--- Begin Data provided ---

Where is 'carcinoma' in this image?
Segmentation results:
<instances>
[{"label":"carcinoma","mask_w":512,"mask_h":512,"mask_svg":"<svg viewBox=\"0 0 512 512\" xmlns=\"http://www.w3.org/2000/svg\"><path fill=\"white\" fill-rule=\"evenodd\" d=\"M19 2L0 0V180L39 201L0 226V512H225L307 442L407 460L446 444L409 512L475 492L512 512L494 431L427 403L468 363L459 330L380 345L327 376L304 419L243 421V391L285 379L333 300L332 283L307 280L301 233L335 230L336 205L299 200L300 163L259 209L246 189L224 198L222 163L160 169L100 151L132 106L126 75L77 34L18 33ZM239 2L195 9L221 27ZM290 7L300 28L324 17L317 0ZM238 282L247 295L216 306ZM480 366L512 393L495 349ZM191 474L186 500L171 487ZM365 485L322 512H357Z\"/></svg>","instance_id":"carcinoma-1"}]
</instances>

--- End Data provided ---

Task details
Without leaving anything out, quote all the data.

Solved exercise
Where is 'carcinoma' in this image?
Segmentation results:
<instances>
[{"label":"carcinoma","mask_w":512,"mask_h":512,"mask_svg":"<svg viewBox=\"0 0 512 512\" xmlns=\"http://www.w3.org/2000/svg\"><path fill=\"white\" fill-rule=\"evenodd\" d=\"M19 2L0 0V180L39 201L0 226V512H225L307 442L407 460L446 444L409 512L475 492L512 512L494 431L427 403L468 363L459 330L380 345L327 376L304 419L243 421V391L285 379L333 300L332 283L307 280L301 233L335 230L336 205L299 200L300 163L259 209L246 189L224 198L222 163L160 169L100 151L132 106L126 75L77 34L18 33ZM239 2L195 9L221 27ZM290 7L300 28L324 17L317 0ZM238 282L247 295L216 306ZM480 366L512 393L495 349ZM191 474L186 500L171 487ZM365 485L322 512H357Z\"/></svg>","instance_id":"carcinoma-1"}]
</instances>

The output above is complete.